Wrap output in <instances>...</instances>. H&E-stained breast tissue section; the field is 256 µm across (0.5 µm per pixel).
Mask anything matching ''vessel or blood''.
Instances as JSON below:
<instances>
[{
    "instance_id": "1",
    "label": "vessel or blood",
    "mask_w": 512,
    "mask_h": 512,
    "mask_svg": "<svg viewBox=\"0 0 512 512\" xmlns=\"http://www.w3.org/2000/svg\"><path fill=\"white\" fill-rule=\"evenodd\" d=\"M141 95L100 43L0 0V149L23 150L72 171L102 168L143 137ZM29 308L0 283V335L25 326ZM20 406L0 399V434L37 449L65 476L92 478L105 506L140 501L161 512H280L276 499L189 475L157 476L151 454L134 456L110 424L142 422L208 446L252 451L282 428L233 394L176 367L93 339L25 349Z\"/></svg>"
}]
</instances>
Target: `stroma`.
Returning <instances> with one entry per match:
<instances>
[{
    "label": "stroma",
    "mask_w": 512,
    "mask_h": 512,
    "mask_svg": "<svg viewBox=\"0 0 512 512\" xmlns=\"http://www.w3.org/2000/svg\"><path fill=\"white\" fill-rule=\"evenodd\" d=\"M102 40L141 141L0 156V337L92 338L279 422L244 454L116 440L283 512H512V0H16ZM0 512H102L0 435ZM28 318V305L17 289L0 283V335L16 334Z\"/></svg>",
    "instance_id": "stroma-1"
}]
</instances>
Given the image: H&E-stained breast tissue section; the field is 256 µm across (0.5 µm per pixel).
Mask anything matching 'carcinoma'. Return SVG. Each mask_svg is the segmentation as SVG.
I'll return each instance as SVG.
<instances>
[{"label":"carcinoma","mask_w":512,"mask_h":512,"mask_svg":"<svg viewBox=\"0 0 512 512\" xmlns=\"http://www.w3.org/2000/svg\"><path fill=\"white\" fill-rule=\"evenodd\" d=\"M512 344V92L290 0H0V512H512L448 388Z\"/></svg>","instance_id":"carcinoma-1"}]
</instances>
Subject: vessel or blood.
= = =
Retype every entry word for word.

Written response ::
Wrap output in <instances>...</instances>. H&E-stained breast tissue section; the field is 256 µm across (0.5 µm per pixel).
Mask anything matching ''vessel or blood''.
Instances as JSON below:
<instances>
[{
    "instance_id": "1",
    "label": "vessel or blood",
    "mask_w": 512,
    "mask_h": 512,
    "mask_svg": "<svg viewBox=\"0 0 512 512\" xmlns=\"http://www.w3.org/2000/svg\"><path fill=\"white\" fill-rule=\"evenodd\" d=\"M141 95L100 43L0 0V149L23 150L72 171L102 168L143 137ZM29 308L0 283V335L25 326ZM20 406L0 399V434L37 449L65 476L92 478L105 506L140 501L161 512H280L276 499L189 475L157 476L151 454L134 456L110 424L142 422L208 446L252 451L282 428L233 394L176 367L93 339L25 349Z\"/></svg>"
}]
</instances>
Target: `stroma`.
Returning <instances> with one entry per match:
<instances>
[{
    "label": "stroma",
    "mask_w": 512,
    "mask_h": 512,
    "mask_svg": "<svg viewBox=\"0 0 512 512\" xmlns=\"http://www.w3.org/2000/svg\"><path fill=\"white\" fill-rule=\"evenodd\" d=\"M102 40L141 141L0 156V337L92 338L279 422L244 454L116 440L283 512H512V0H16ZM0 512H102L0 435ZM28 318V305L17 289L0 283V335L16 334Z\"/></svg>",
    "instance_id": "stroma-1"
}]
</instances>
Given the image: H&E-stained breast tissue section; the field is 256 µm across (0.5 µm per pixel).
Mask anything matching 'carcinoma'. Return SVG. Each mask_svg is the segmentation as SVG.
I'll return each instance as SVG.
<instances>
[{"label":"carcinoma","mask_w":512,"mask_h":512,"mask_svg":"<svg viewBox=\"0 0 512 512\" xmlns=\"http://www.w3.org/2000/svg\"><path fill=\"white\" fill-rule=\"evenodd\" d=\"M512 344V92L290 0H0V512H512L448 388Z\"/></svg>","instance_id":"carcinoma-1"}]
</instances>
Subject: vessel or blood.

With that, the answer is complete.